Content starts

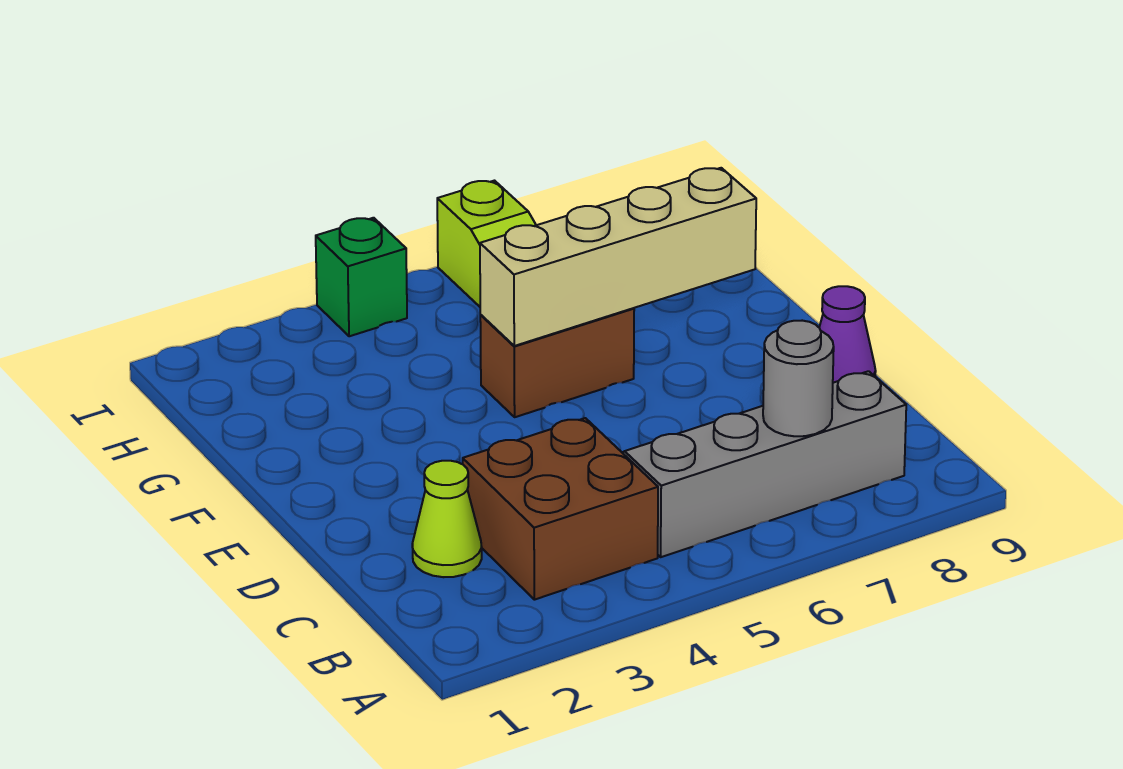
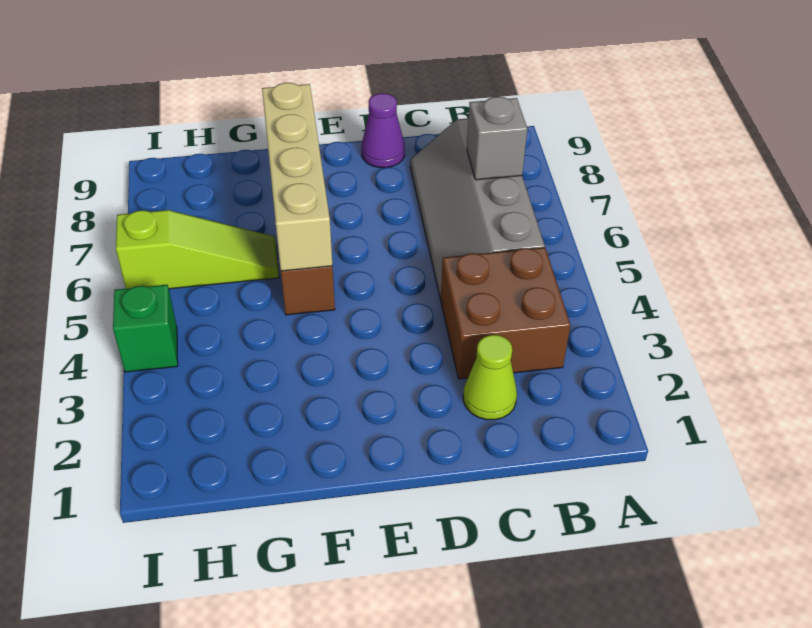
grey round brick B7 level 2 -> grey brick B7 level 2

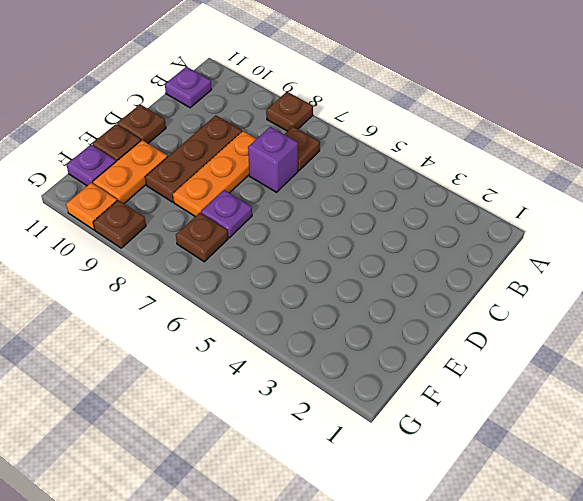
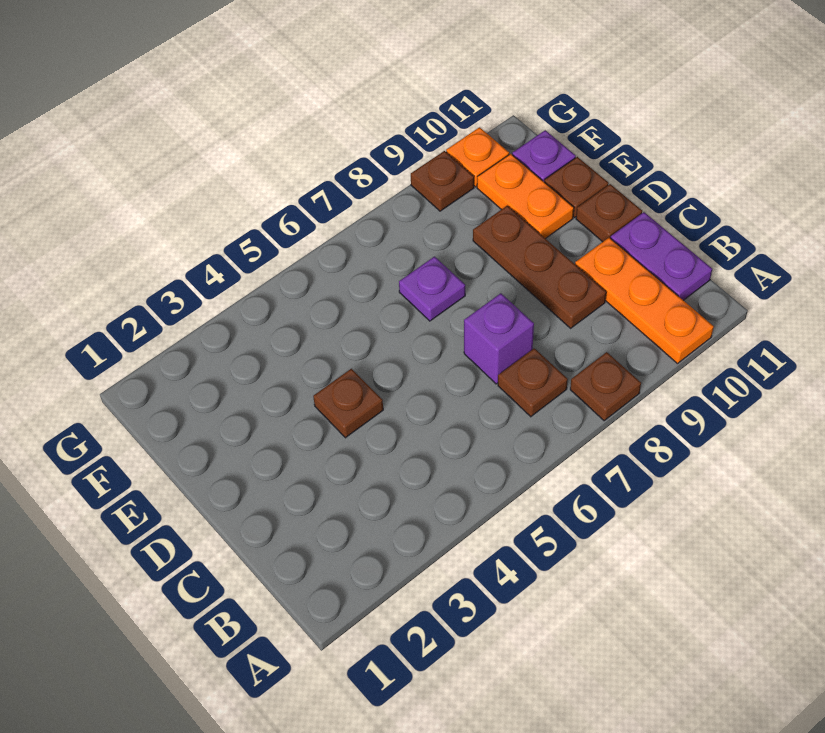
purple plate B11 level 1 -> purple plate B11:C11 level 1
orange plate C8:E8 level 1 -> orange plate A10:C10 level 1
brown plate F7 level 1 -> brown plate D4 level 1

Content ends

## GOAL OF THE EXERCISE
Write out exactly the lines from the line containing "orange plate C8:E8" to the end of the listing above, both included, and nothing else.

## TASK OUTPUT
orange plate C8:E8 level 1 -> orange plate A10:C10 level 1
brown plate F7 level 1 -> brown plate D4 level 1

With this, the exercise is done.